**Exercise**:
For the string "frying", find every matching line in the records and copy it.

**Records**:

--------------------

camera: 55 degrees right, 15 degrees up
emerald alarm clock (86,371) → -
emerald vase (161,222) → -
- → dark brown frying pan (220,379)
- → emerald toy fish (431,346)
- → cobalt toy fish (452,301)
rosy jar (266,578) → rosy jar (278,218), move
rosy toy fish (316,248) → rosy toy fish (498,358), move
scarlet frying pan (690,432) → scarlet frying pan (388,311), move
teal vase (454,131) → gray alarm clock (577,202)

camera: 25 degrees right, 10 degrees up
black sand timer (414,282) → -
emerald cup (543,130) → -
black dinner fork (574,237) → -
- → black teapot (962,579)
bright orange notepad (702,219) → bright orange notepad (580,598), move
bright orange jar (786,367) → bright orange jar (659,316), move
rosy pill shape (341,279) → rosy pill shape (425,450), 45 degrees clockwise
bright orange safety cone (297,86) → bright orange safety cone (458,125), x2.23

--------------------

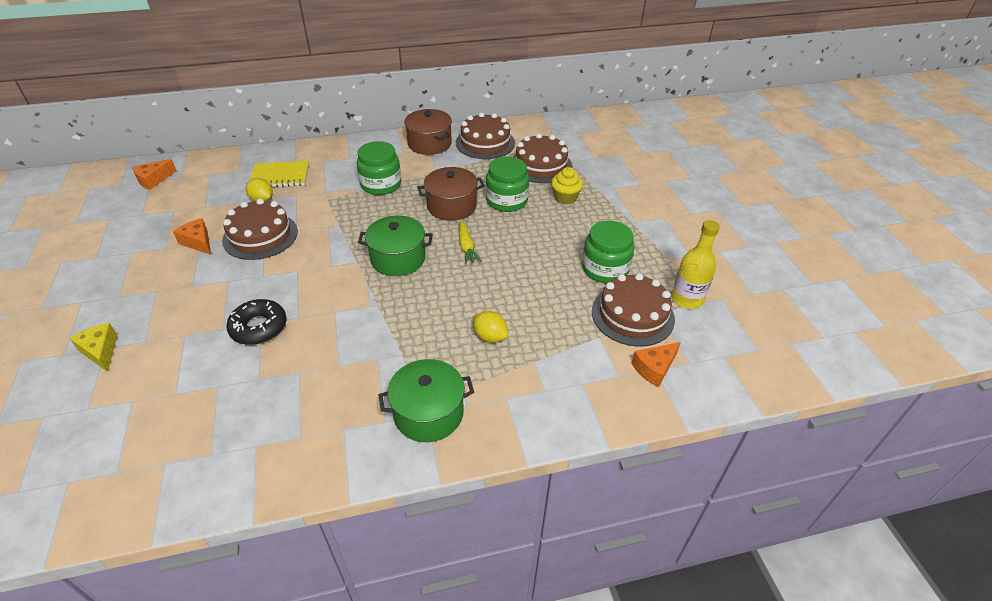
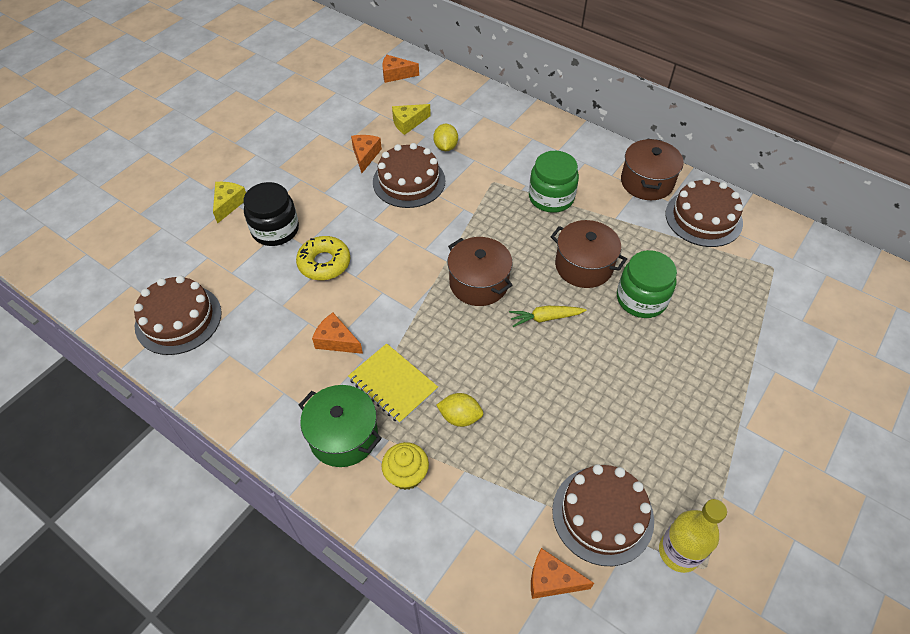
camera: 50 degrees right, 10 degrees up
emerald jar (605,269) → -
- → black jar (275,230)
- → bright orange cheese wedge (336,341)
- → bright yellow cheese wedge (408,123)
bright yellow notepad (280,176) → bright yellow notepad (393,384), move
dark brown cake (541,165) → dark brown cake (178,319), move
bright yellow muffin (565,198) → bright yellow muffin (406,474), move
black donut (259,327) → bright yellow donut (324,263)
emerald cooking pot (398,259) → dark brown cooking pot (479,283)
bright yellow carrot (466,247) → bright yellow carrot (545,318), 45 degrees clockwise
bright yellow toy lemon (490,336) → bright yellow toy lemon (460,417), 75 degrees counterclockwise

--------------------

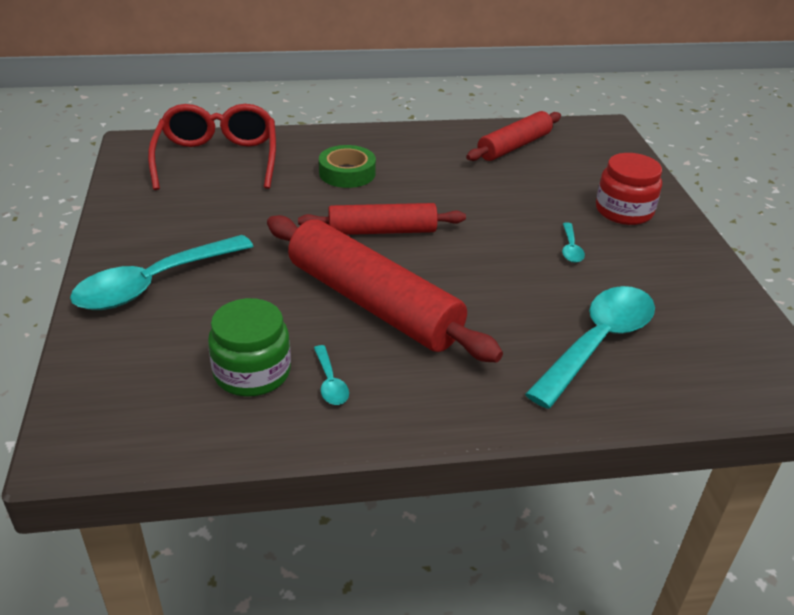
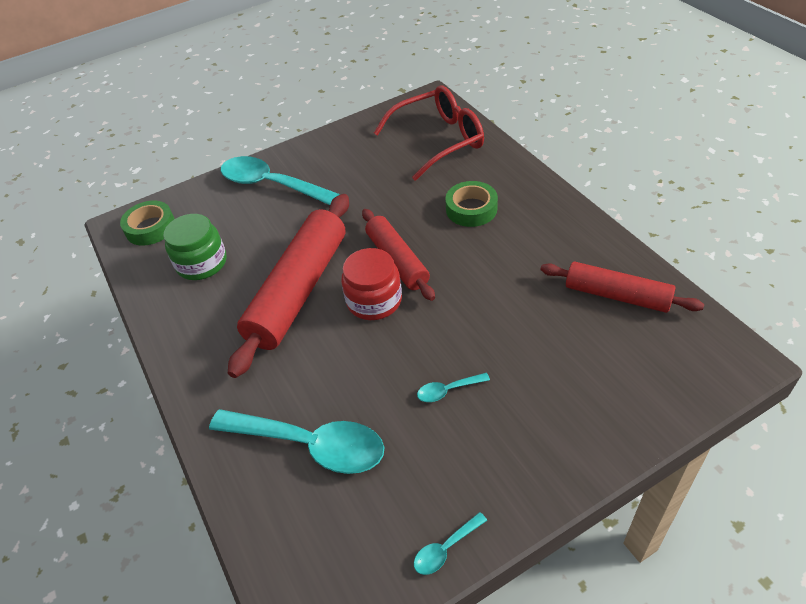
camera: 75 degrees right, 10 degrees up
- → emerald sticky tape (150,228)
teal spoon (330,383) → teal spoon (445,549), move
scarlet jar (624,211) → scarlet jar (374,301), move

--------------------

**Task solution**:
- → dark brown frying pan (220,379)
scarlet frying pan (690,432) → scarlet frying pan (388,311), move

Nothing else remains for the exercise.